◆ WORK TO BE COMPLETED: Would you repeat the entries below word for word and omit the pictures?

(Image sets with object changes)

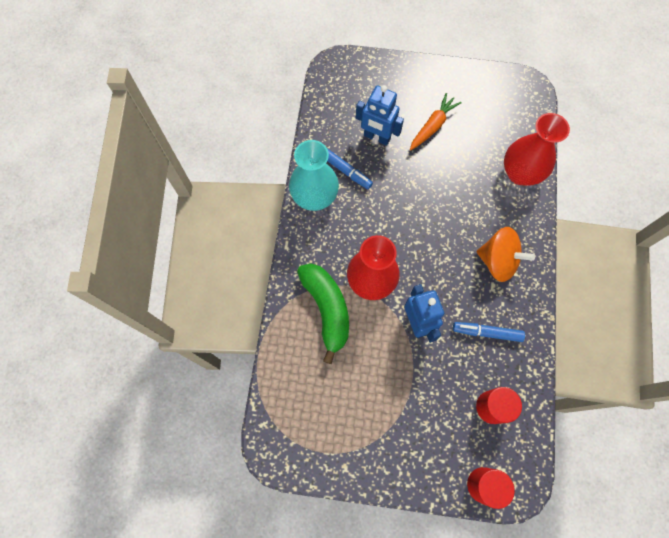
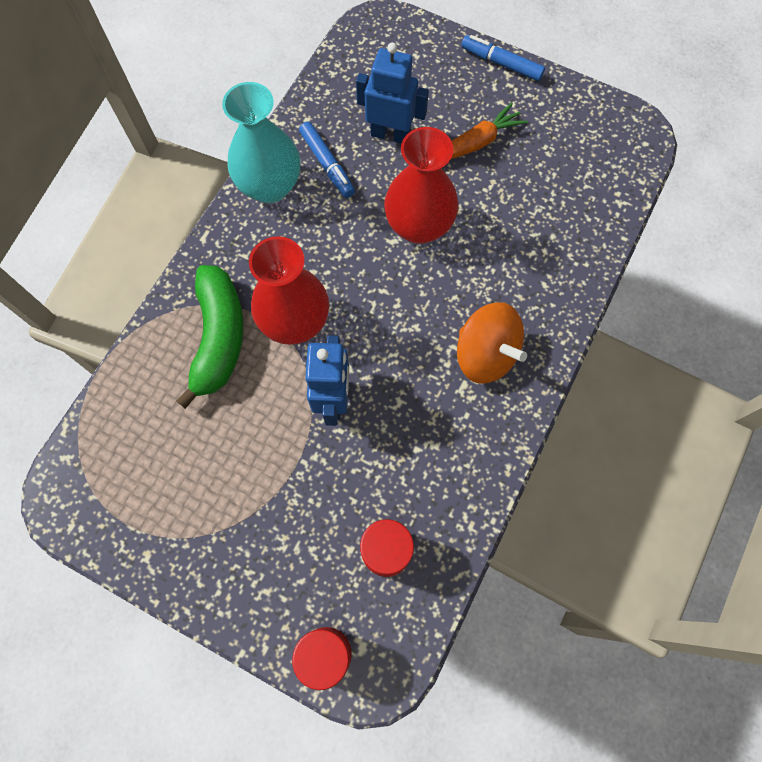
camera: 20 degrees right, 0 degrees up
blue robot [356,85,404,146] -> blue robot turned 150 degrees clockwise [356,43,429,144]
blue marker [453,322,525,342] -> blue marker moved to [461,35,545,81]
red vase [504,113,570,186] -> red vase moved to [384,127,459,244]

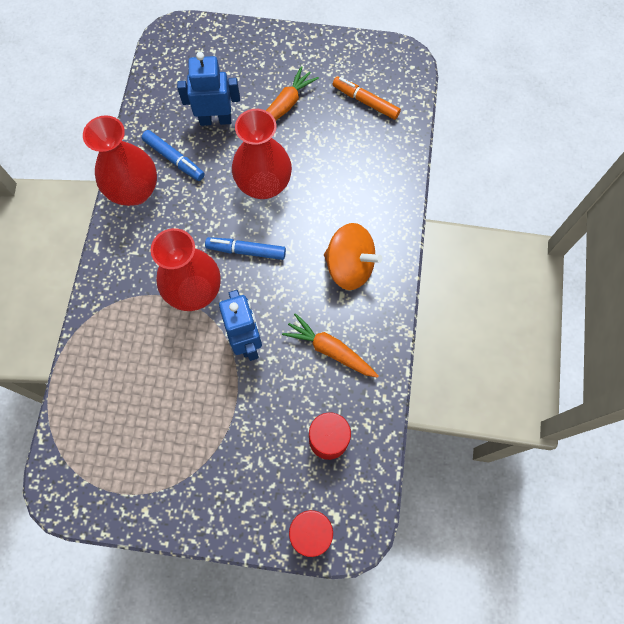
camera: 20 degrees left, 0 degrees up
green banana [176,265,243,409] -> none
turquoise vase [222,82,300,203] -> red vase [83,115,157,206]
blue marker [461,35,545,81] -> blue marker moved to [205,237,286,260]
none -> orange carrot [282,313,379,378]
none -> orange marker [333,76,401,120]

◆ OUTPUT OF THE TASK:
camera: 20 degrees right, 0 degrees up
blue robot [356,85,404,146] -> blue robot turned 150 degrees clockwise [356,43,429,144]
blue marker [453,322,525,342] -> blue marker moved to [461,35,545,81]
red vase [504,113,570,186] -> red vase moved to [384,127,459,244]

camera: 20 degrees left, 0 degrees up
green banana [176,265,243,409] -> none
turquoise vase [222,82,300,203] -> red vase [83,115,157,206]
blue marker [461,35,545,81] -> blue marker moved to [205,237,286,260]
none -> orange carrot [282,313,379,378]
none -> orange marker [333,76,401,120]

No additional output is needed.